Data
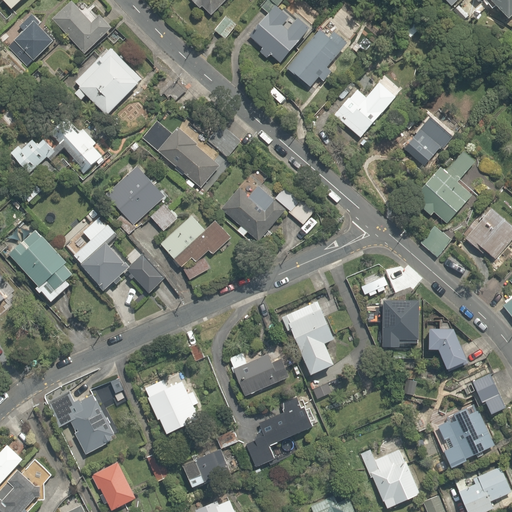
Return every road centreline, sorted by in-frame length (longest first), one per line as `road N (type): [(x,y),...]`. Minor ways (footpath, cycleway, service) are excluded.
road 1 (residential): [(380,228),(106,349),(0,412)]
road 2 (residential): [(380,228),(129,0)]
road 3 (residential): [(511,351),(380,228)]
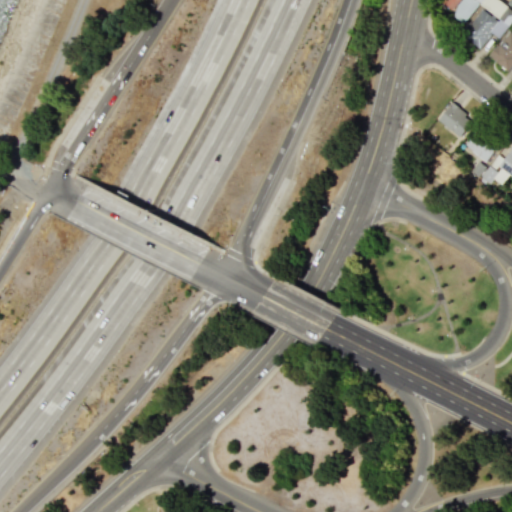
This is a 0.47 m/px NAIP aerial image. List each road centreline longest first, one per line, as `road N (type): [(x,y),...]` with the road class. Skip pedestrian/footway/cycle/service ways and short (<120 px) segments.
road 1 (motorway): [(0,456),(119,306),(238,108),(291,0)]
road 2 (motorway): [(241,0),(158,163),(0,389)]
road 3 (tertiary): [(95,511),(270,344),(346,220)]
road 4 (motorway): [(224,278),(348,0)]
road 5 (tertiary): [(346,220),(385,111),(408,0)]
road 6 (motorway): [(171,0),(47,188)]
road 7 (secondary): [(476,242),(503,289),(494,337),(477,355),(453,363),(387,358)]
road 8 (motorway): [(93,438),(224,278)]
road 9 (secondary): [(387,358),(424,437),(420,473),(396,511)]
road 10 (secondary): [(387,358),(511,422)]
road 11 (residential): [(403,26),(511,111)]
road 12 (secondary): [(76,200),(198,263)]
road 13 (secondary): [(476,242),(361,184)]
road 14 (secondary): [(156,457),(263,511)]
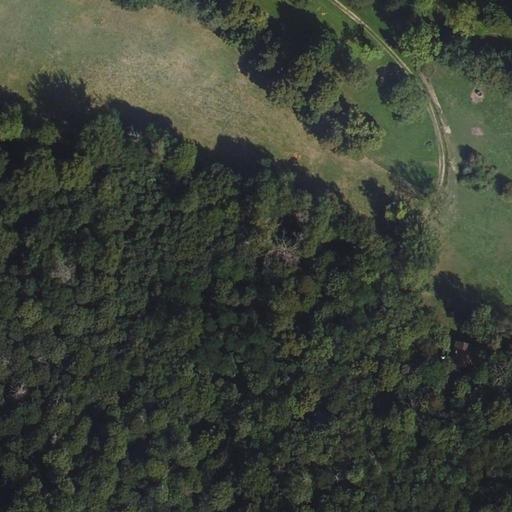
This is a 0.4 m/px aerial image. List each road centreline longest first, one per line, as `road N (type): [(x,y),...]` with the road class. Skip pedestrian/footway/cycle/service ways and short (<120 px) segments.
road 1 (track): [(438,321),(387,269),(442,190),(431,107),(405,69),(328,0)]
road 2 (track): [(223,0),(359,149),(412,164),(442,158)]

Problem to work on
Can you render every item above as a two-column CSV with the header row instruction,answer, one row per item? Put each field in double quotes, replace line breaks with spaces, and leave the pictures out.

Exercise result
instruction,answer
"Return every road centreline, sorted by in-frame length (longest first), one per line as `road N (type): [(x,y),...]`. Minor ways (footpath, cycleway, service) are excluded.","road 1 (residential): [(380,228),(106,349),(0,412)] road 2 (residential): [(380,228),(129,0)] road 3 (residential): [(511,351),(380,228)]"
"This is a 0.47 m/px NAIP aerial image. List each road centreline longest first, one per line, as `road N (type): [(x,y),...]` with the road class. Skip pedestrian/footway/cycle/service ways and short (<120 px) segments.","road 1 (motorway): [(0,456),(119,306),(238,108),(291,0)] road 2 (motorway): [(241,0),(158,163),(0,389)] road 3 (tertiary): [(95,511),(270,344),(346,220)] road 4 (motorway): [(224,278),(348,0)] road 5 (tertiary): [(346,220),(385,111),(408,0)] road 6 (motorway): [(171,0),(47,188)] road 7 (secondary): [(476,242),(503,289),(494,337),(477,355),(453,363),(387,358)] road 8 (motorway): [(93,438),(224,278)] road 9 (secondary): [(387,358),(424,437),(420,473),(396,511)] road 10 (secondary): [(387,358),(511,422)] road 11 (residential): [(403,26),(511,111)] road 12 (secondary): [(76,200),(198,263)] road 13 (secondary): [(476,242),(361,184)] road 14 (secondary): [(156,457),(263,511)]"
"This is a 0.4 m/px aerial image. List each road centreline longest first, one per line, as `road N (type): [(x,y),...]` with the road class. Skip pedestrian/footway/cycle/service ways and short (<120 px) segments.","road 1 (track): [(438,321),(387,269),(442,190),(431,107),(405,69),(328,0)] road 2 (track): [(223,0),(359,149),(412,164),(442,158)]"